* [Your objective]
Identify every line in the data below that contains the string "Bsax", and copy each of those lines in full.

* [Extracted information]
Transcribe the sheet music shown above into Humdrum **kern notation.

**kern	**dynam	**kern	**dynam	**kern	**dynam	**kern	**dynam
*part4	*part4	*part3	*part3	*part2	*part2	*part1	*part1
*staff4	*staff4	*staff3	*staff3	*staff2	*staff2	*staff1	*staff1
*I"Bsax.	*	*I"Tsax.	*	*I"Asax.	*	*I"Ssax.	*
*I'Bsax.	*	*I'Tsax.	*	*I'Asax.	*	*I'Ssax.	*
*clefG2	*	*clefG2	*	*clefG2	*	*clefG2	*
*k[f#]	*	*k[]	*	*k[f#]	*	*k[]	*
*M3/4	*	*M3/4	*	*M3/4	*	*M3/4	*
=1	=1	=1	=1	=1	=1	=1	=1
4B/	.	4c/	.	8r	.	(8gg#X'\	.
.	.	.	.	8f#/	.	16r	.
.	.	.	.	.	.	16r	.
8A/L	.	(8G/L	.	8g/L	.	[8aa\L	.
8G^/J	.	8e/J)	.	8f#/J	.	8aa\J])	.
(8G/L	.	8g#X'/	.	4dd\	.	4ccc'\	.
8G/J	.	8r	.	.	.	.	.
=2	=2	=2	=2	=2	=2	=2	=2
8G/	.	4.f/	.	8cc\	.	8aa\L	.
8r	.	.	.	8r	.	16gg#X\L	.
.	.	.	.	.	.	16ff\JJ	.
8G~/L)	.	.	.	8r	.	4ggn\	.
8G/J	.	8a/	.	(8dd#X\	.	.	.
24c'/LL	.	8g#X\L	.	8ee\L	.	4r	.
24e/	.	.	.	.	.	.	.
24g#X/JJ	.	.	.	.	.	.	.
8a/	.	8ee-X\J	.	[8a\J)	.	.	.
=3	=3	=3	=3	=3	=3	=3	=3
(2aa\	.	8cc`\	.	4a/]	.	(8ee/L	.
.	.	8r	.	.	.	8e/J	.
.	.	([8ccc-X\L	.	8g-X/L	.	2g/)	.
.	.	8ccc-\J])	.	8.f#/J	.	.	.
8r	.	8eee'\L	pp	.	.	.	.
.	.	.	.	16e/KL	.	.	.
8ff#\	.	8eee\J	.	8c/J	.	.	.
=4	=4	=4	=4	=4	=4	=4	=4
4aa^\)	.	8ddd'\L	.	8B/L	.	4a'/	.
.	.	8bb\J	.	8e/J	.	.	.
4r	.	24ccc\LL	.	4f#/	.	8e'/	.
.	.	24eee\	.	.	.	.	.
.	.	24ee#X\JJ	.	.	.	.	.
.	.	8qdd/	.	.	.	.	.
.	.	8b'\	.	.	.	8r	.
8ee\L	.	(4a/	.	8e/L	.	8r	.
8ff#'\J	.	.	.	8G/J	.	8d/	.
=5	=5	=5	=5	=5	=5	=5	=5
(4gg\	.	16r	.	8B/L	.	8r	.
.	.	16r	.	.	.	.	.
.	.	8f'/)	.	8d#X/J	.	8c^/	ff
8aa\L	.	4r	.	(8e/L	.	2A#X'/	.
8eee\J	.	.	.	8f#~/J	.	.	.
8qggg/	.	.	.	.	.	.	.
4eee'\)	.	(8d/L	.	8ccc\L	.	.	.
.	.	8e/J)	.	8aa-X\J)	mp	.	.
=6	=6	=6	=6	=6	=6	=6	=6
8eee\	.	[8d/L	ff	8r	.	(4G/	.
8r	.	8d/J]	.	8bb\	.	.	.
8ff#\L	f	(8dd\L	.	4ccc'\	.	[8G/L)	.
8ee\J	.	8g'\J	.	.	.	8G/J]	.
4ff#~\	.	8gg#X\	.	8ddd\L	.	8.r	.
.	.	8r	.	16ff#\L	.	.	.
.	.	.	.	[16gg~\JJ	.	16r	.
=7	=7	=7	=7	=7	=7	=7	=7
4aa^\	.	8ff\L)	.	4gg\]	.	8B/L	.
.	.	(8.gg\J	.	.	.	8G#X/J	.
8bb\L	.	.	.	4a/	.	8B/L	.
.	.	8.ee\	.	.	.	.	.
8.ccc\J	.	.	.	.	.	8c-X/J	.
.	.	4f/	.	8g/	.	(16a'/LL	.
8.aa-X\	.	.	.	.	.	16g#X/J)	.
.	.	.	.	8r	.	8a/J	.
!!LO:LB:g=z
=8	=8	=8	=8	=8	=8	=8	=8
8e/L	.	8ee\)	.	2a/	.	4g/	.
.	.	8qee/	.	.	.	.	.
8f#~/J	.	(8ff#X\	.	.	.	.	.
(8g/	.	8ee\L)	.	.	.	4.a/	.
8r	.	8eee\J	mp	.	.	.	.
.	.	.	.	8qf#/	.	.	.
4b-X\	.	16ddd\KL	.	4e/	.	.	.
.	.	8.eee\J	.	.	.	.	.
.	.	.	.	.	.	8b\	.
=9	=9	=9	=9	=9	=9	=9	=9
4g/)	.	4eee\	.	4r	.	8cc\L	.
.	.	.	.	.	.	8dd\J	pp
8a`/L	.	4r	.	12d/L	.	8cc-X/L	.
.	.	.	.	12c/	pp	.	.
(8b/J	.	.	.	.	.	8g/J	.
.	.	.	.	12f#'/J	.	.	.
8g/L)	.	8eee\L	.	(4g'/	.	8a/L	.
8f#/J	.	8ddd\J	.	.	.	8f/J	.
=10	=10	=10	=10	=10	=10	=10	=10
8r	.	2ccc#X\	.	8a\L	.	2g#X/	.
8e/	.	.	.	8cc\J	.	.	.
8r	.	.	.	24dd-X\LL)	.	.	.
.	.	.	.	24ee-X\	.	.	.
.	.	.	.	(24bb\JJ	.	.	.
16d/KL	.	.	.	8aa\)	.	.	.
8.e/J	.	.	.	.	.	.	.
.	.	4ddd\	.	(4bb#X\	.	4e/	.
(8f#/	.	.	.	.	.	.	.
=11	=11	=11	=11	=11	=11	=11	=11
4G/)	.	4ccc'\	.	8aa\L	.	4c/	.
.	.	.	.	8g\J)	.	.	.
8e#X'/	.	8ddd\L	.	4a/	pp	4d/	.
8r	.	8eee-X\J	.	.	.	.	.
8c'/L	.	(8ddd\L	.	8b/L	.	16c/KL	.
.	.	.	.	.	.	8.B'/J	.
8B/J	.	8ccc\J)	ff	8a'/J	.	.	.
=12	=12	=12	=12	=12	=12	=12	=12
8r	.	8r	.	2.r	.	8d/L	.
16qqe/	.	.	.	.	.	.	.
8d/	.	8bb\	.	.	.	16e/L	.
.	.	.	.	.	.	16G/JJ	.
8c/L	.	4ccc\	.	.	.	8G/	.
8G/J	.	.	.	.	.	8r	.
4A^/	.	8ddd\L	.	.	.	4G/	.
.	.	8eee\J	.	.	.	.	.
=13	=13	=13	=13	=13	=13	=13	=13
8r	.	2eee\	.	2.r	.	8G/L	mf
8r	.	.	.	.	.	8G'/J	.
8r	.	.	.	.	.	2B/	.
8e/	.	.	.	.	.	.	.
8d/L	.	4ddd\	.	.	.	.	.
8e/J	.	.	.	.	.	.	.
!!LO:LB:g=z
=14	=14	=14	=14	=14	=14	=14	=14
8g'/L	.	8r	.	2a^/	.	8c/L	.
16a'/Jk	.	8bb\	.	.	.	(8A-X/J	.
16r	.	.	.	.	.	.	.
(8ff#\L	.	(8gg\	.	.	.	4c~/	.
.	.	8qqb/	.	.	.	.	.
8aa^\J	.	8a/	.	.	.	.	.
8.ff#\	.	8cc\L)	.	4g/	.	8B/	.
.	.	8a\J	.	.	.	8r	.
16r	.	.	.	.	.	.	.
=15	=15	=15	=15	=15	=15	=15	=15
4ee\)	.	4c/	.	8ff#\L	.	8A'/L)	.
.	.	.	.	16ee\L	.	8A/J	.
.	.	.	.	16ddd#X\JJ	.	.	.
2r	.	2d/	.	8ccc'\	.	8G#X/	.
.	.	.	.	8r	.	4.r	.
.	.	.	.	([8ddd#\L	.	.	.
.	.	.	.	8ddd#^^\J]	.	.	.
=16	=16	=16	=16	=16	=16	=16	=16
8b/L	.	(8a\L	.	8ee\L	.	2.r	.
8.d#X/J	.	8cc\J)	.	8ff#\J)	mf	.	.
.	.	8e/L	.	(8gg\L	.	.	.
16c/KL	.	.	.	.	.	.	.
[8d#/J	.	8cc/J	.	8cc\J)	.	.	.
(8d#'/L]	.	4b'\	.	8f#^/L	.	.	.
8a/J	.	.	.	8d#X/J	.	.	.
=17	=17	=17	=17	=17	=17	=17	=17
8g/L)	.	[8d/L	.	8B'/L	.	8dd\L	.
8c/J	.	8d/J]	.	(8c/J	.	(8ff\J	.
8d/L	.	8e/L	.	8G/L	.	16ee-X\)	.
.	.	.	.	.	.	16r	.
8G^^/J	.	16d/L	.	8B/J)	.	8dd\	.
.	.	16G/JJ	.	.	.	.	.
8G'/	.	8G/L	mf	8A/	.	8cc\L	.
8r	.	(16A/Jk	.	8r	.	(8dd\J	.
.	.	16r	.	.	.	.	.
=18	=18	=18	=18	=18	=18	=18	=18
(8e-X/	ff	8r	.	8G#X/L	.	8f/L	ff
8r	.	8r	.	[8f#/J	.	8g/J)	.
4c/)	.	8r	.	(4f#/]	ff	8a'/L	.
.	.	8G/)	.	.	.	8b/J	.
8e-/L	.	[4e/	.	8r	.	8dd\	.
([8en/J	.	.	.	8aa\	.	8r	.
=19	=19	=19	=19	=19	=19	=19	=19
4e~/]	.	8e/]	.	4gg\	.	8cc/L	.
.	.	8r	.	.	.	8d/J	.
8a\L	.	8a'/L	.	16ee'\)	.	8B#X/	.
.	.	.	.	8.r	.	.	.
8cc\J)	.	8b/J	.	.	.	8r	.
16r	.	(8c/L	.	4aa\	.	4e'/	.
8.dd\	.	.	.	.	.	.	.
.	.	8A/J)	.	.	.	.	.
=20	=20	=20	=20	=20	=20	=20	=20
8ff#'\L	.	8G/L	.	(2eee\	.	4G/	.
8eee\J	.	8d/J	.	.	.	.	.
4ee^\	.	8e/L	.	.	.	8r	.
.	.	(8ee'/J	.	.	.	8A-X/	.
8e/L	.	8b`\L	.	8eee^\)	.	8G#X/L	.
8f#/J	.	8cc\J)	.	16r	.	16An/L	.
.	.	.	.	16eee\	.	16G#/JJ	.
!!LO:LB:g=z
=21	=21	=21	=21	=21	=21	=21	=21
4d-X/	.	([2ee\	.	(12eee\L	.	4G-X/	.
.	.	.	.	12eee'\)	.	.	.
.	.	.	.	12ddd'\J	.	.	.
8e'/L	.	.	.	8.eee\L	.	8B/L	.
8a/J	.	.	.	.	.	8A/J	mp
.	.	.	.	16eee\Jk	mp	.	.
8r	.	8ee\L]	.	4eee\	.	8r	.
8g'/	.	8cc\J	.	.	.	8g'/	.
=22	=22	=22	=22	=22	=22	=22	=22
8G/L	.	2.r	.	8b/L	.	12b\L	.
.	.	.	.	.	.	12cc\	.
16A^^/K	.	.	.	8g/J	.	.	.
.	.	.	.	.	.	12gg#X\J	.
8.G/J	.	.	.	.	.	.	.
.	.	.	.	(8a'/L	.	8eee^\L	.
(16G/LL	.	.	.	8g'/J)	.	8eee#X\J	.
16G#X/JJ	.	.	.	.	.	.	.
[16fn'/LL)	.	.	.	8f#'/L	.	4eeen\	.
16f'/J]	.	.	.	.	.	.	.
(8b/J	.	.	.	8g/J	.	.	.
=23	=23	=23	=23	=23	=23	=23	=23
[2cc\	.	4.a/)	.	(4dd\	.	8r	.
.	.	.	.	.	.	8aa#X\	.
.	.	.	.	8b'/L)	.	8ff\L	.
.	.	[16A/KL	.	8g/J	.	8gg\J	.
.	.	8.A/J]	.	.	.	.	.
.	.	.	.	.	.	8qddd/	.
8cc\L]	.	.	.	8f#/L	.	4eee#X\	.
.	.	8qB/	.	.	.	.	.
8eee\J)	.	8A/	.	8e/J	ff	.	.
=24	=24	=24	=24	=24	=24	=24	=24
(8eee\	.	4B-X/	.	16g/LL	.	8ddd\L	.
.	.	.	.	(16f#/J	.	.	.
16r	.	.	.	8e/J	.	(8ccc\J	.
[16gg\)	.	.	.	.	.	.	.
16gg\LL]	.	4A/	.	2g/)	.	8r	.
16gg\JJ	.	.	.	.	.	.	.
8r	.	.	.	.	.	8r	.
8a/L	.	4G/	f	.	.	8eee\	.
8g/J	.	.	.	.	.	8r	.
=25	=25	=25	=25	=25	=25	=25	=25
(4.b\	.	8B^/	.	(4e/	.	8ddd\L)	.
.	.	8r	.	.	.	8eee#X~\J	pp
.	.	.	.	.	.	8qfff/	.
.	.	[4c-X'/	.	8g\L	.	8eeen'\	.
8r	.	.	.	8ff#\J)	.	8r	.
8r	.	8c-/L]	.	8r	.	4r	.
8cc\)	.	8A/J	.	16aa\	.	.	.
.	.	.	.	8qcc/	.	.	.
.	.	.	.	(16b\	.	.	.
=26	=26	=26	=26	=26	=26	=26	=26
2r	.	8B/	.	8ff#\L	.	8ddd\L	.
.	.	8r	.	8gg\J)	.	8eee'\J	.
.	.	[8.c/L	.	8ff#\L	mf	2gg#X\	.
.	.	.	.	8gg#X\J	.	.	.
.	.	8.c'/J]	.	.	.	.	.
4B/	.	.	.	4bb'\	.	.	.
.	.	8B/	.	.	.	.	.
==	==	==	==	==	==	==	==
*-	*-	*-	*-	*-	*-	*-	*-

* [Output for this task]
*I"Bsax.	*	*I"Tsax.	*	*I"Asax.	*	*I"Ssax.	*
*I'Bsax.	*	*I'Tsax.	*	*I'Asax.	*	*I'Ssax.	*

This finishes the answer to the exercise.